● **EXERCISE INPUT**:
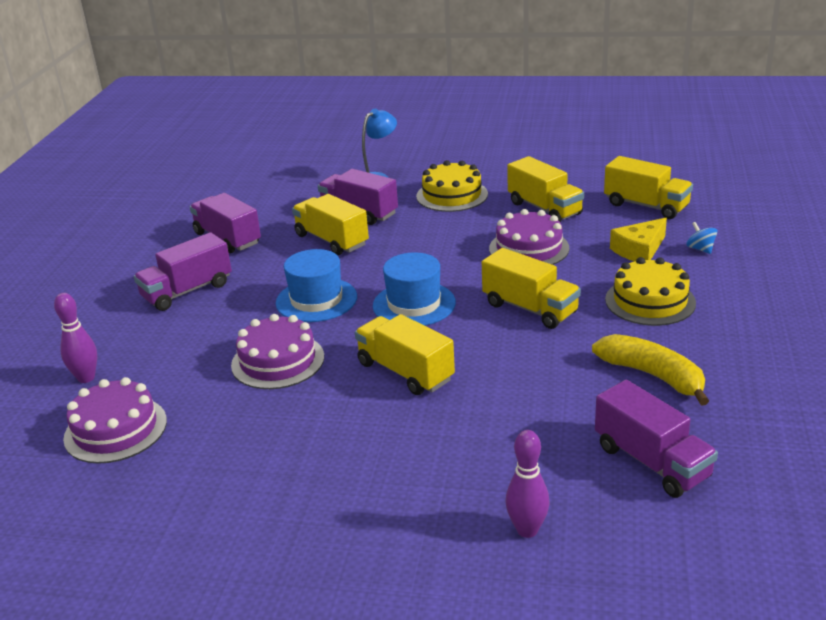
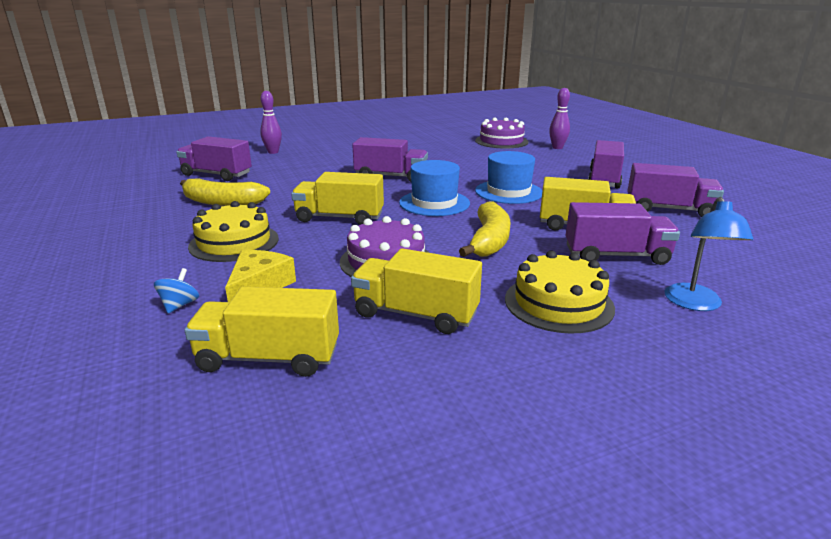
camera: 145 degrees right, 5 degrees down
(278, 361) = (473, 167): purple cake -> none
(405, 372) = (391, 177): yellow truck -> purple truck
(427, 246) = (489, 241): none -> yellow banana
(700, 249) = (180, 305): blue spinning top -> blue spinning top turned 105 degrees counterclockwise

● **TASK GOAL**:
Transcribe everything above exactly. Do not include the pictures.

● **WRITTEN SOLUTION**:
camera: 145 degrees right, 5 degrees down
(278, 361) = (473, 167): purple cake -> none
(405, 372) = (391, 177): yellow truck -> purple truck
(427, 246) = (489, 241): none -> yellow banana
(700, 249) = (180, 305): blue spinning top -> blue spinning top turned 105 degrees counterclockwise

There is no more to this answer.